[Opening Input data section]

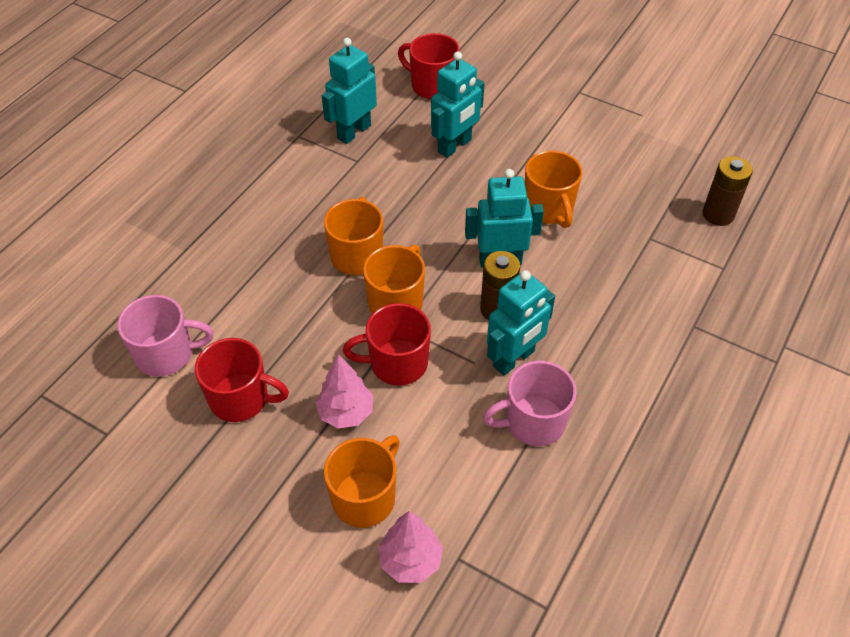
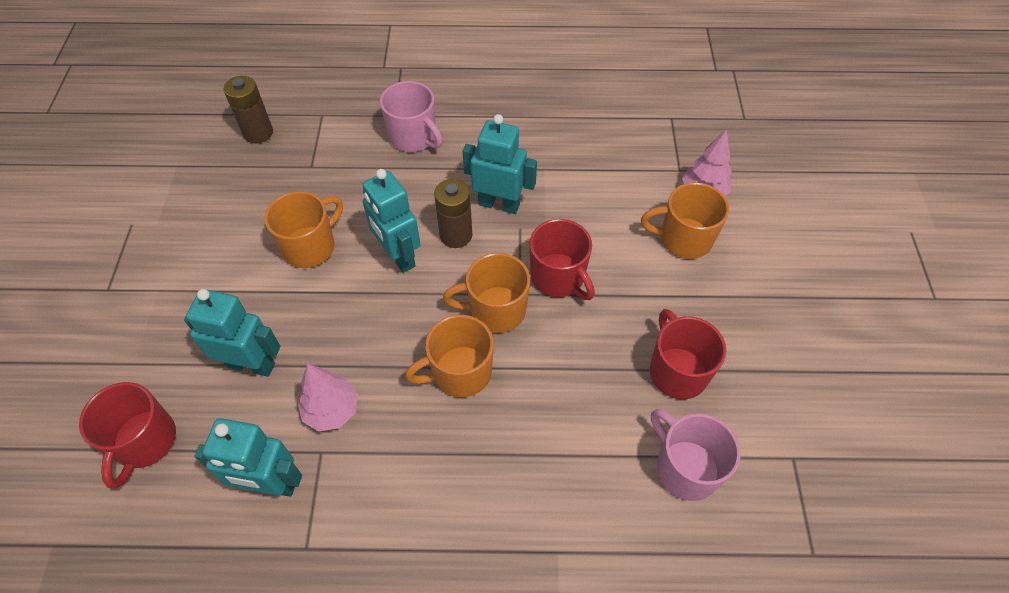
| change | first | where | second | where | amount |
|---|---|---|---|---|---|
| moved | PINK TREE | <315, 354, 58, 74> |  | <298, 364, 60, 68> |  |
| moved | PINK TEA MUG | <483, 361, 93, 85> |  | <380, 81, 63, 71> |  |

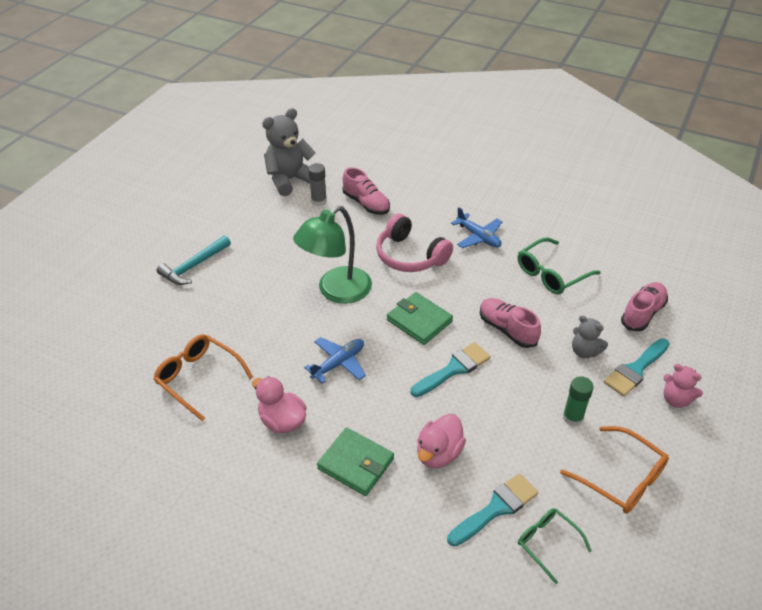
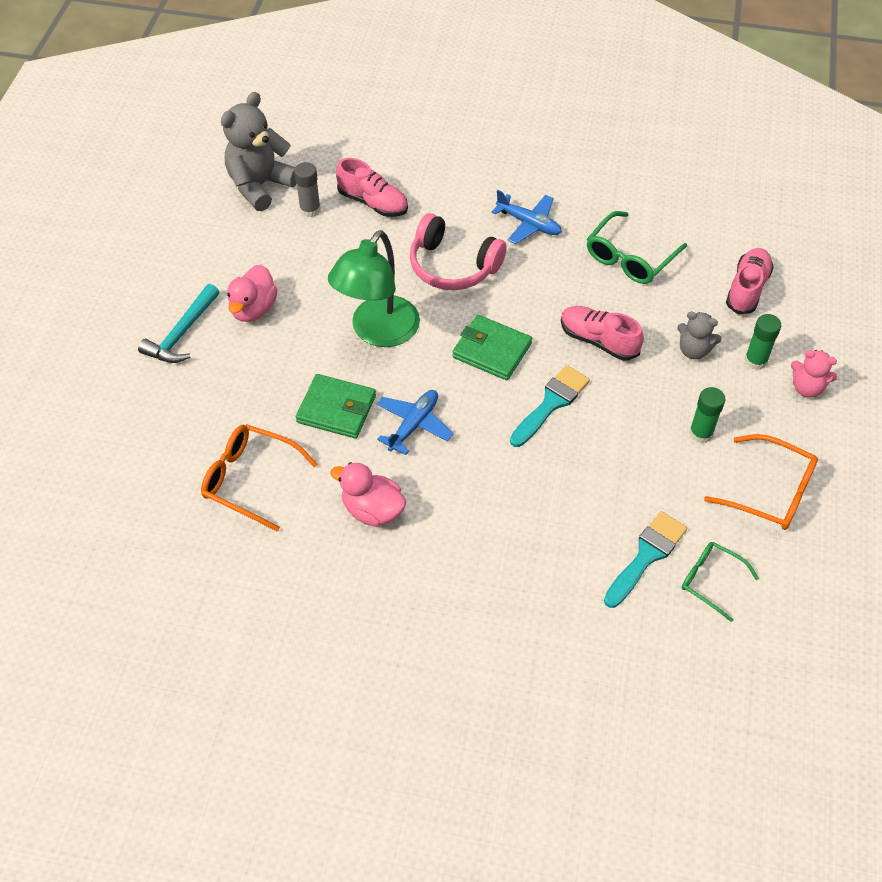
| change | first | where | second | where | amount |
|---|---|---|---|---|---|
| moved | PINK RUBBER DUCK | <417, 414, 49, 54> |  | <227, 265, 50, 57> |  |
| moved | EMERALD CARD WALLET | <317, 428, 77, 68> |  | <296, 374, 80, 65> |  |
| replaced | AQUA PAINTBRUSH | <604, 338, 66, 58> | EMERALD STICK OF GLUE | <744, 314, 37, 56> |  |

[Closing Input data section]

_Brief_. Print out every record above exactly as given. Do not include the pictures.

_Result of this task_.
| change | first | where | second | where | amount |
|---|---|---|---|---|---|
| moved | PINK TREE | <315, 354, 58, 74> |  | <298, 364, 60, 68> |  |
| moved | PINK TEA MUG | <483, 361, 93, 85> |  | <380, 81, 63, 71> |  |

| change | first | where | second | where | amount |
|---|---|---|---|---|---|
| moved | PINK RUBBER DUCK | <417, 414, 49, 54> |  | <227, 265, 50, 57> |  |
| moved | EMERALD CARD WALLET | <317, 428, 77, 68> |  | <296, 374, 80, 65> |  |
| replaced | AQUA PAINTBRUSH | <604, 338, 66, 58> | EMERALD STICK OF GLUE | <744, 314, 37, 56> |  |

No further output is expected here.